▶ **Work required**
Output each line exactly as written, from the first line of the records to the line bearing "[599 291 664 341]", inclusive, while leaving every picture out.

==*==

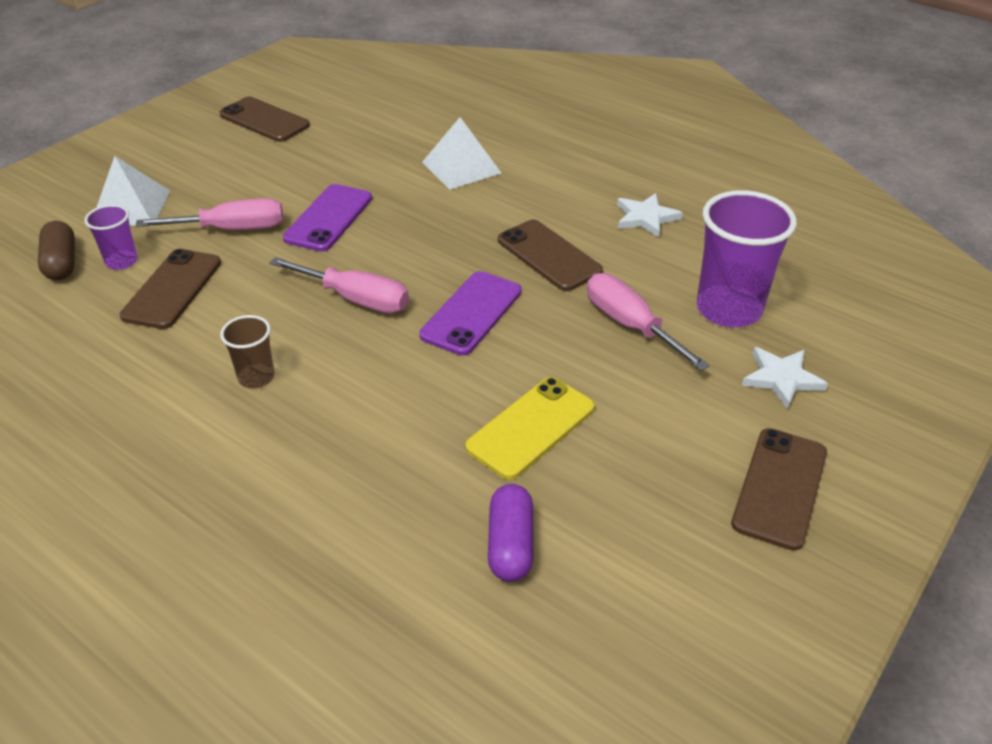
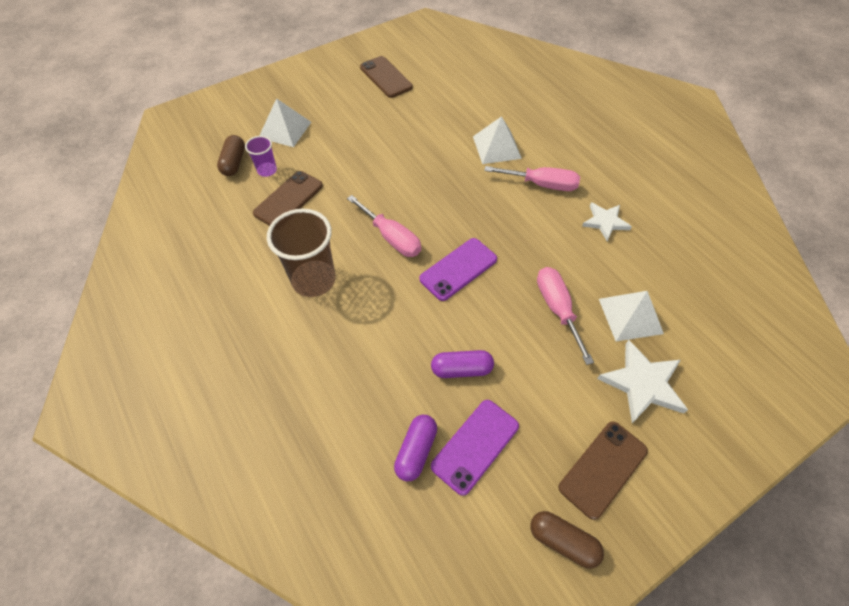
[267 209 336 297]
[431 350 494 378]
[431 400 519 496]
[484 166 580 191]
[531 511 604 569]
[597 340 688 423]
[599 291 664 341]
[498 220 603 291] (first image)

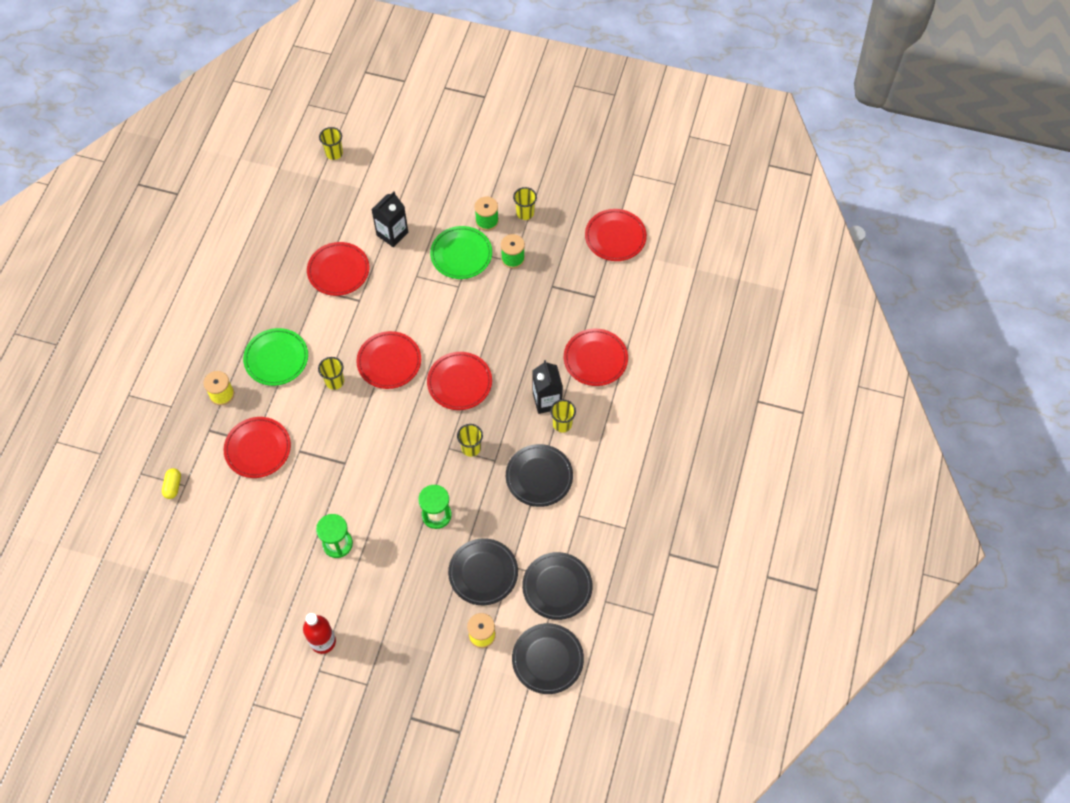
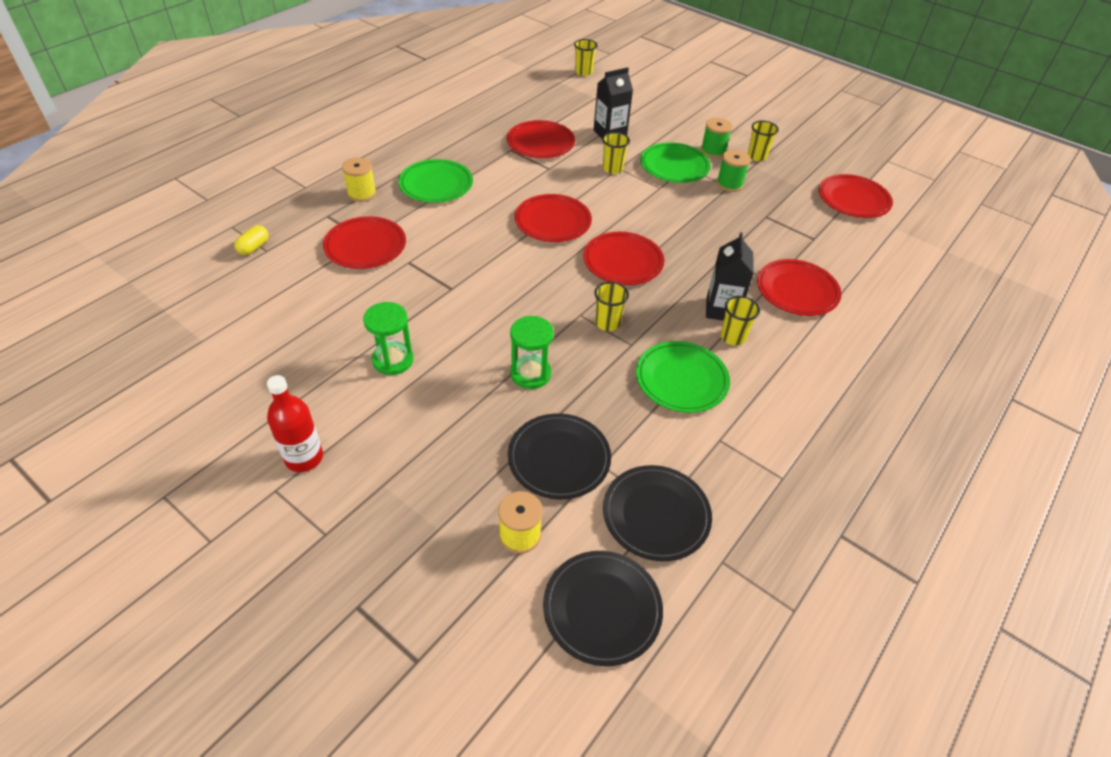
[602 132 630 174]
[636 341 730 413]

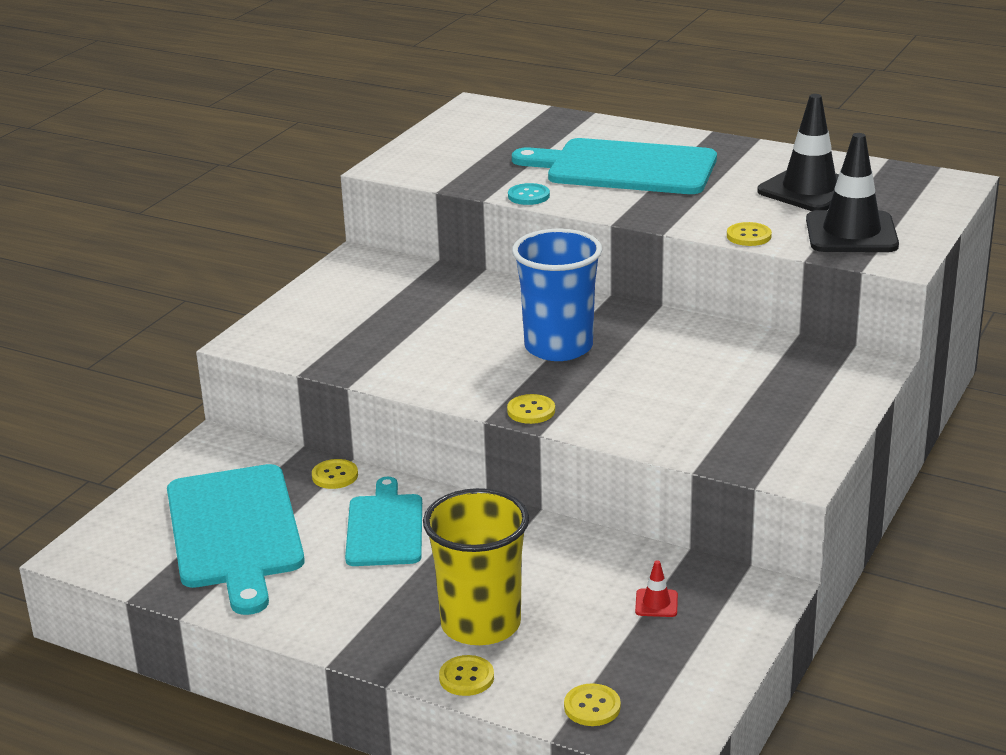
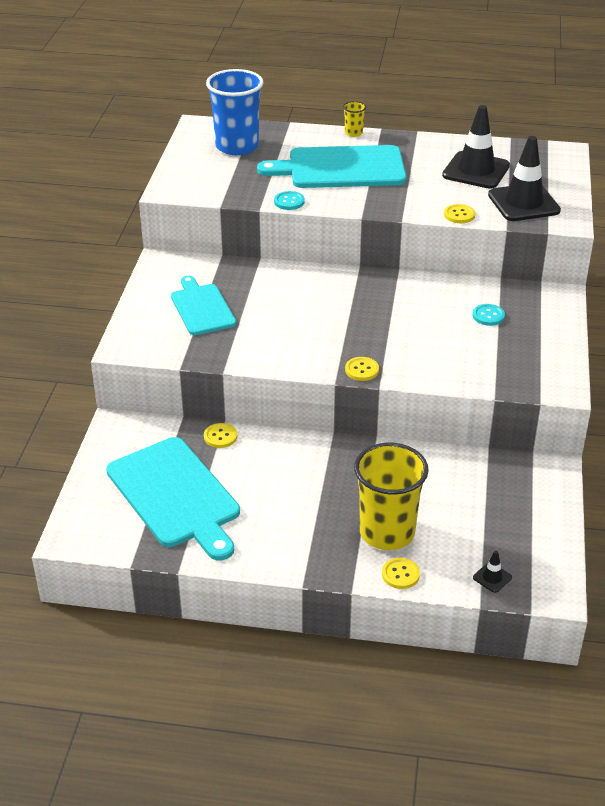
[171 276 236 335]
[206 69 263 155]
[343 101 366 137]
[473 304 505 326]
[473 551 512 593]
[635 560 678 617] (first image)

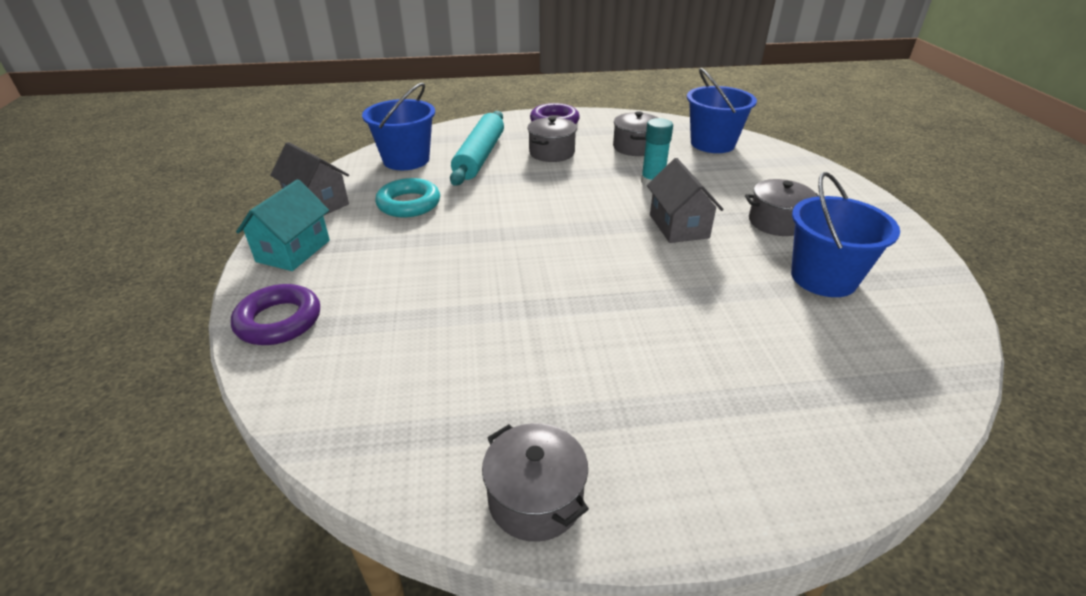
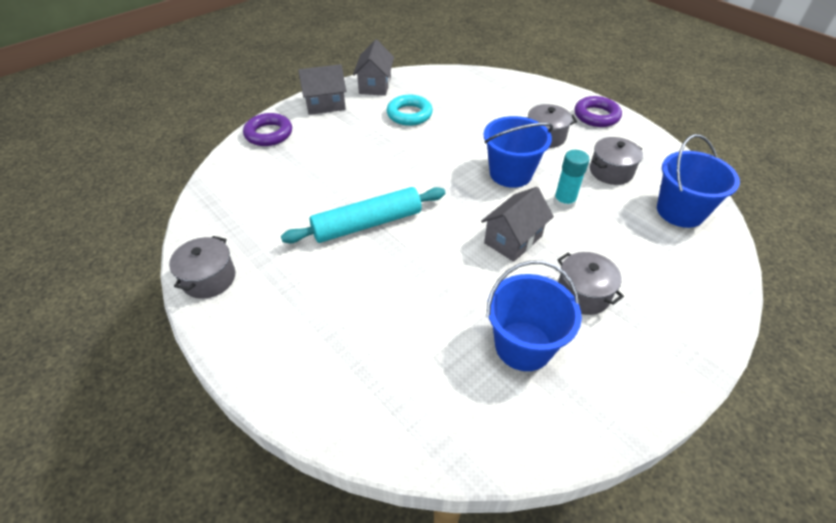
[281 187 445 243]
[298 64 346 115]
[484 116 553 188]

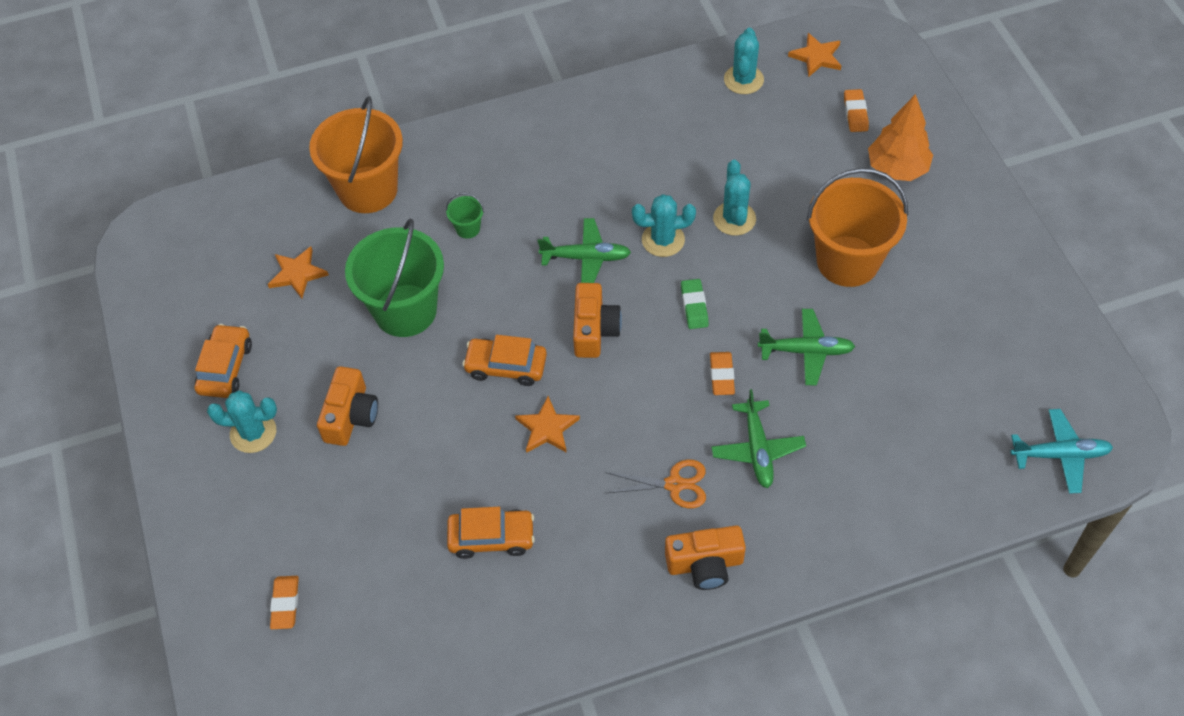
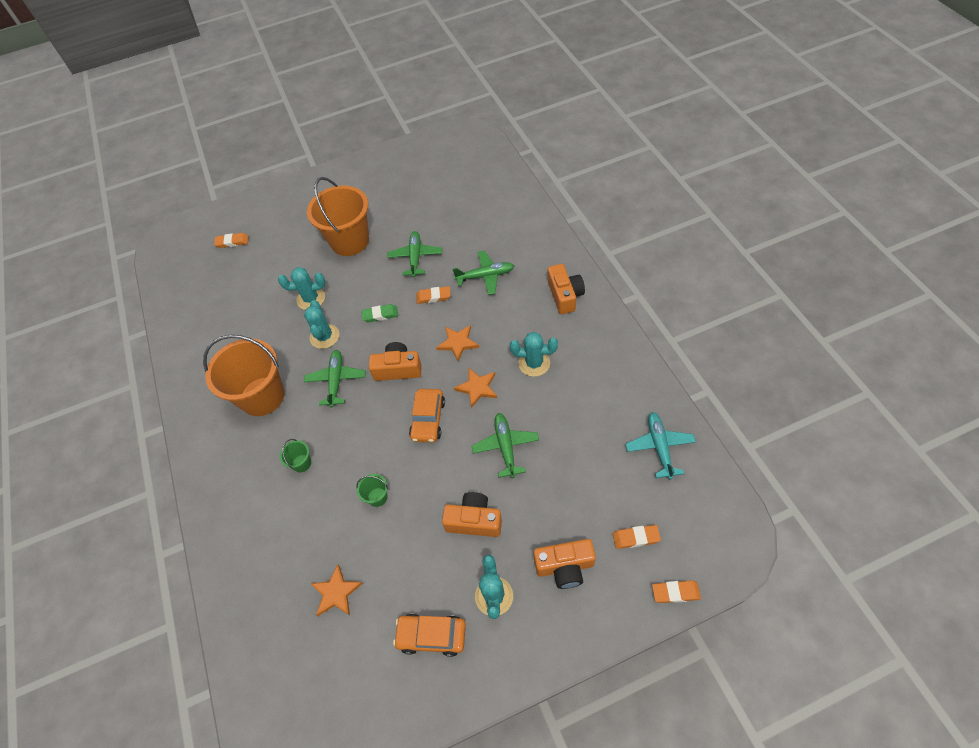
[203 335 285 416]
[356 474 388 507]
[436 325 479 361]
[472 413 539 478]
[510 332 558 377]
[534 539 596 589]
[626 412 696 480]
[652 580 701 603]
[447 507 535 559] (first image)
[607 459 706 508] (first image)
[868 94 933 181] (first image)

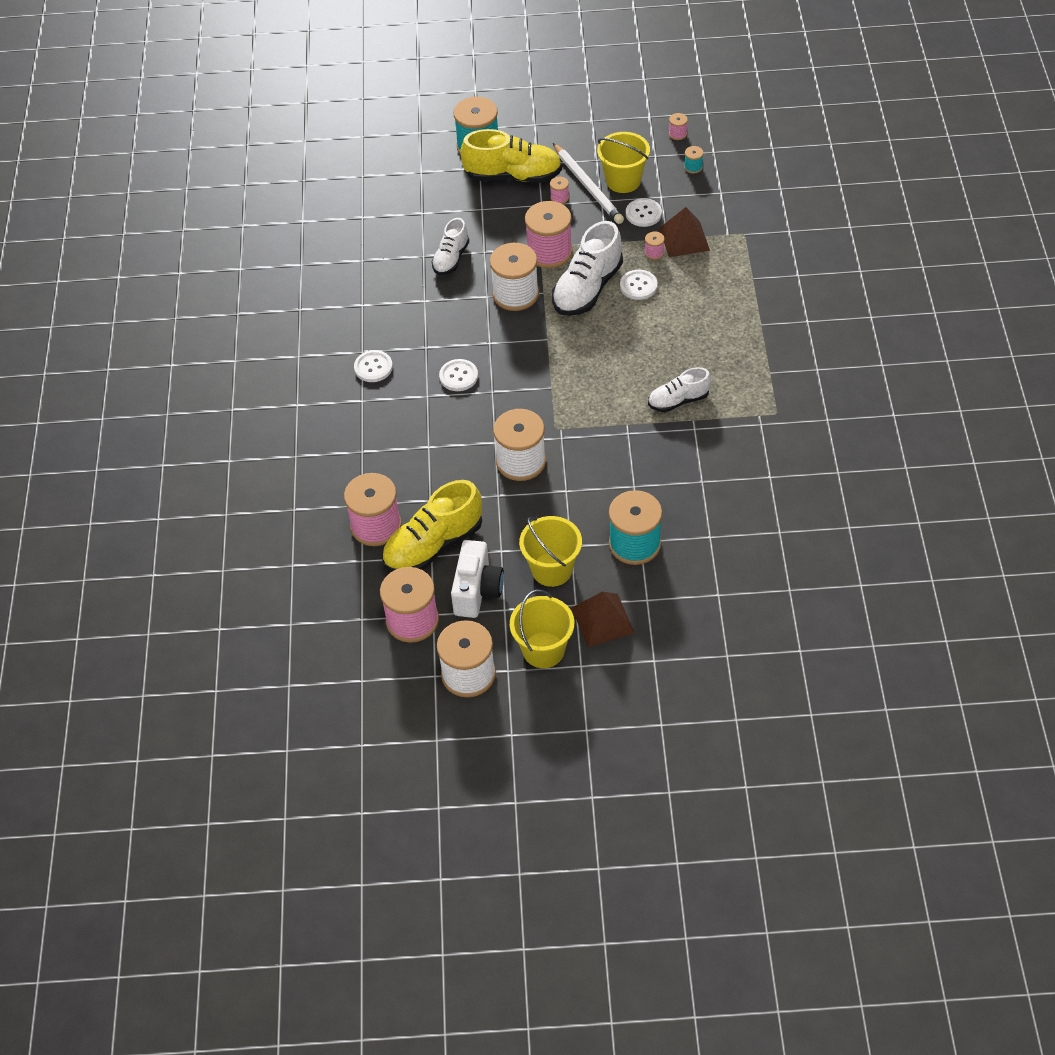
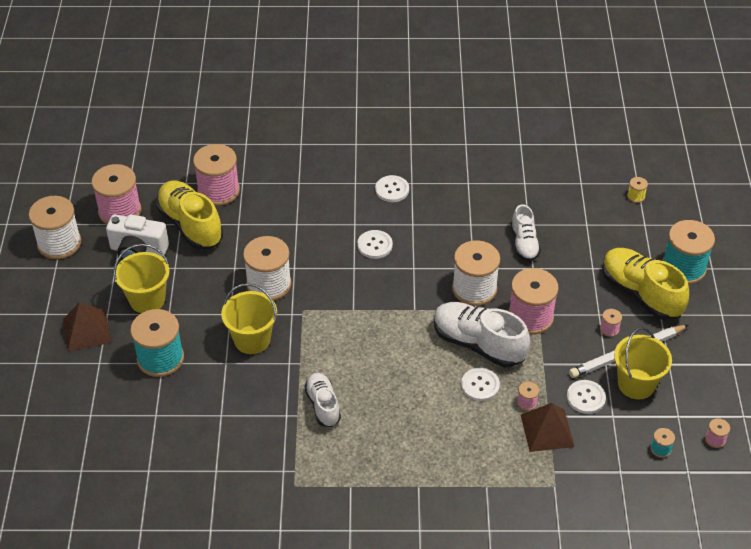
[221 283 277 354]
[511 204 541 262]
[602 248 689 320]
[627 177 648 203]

==*==

▶ **Written response**
[267 209 336 297]
[431 350 494 378]
[431 400 519 496]
[484 166 580 191]
[531 511 604 569]
[597 340 688 423]
[599 291 664 341]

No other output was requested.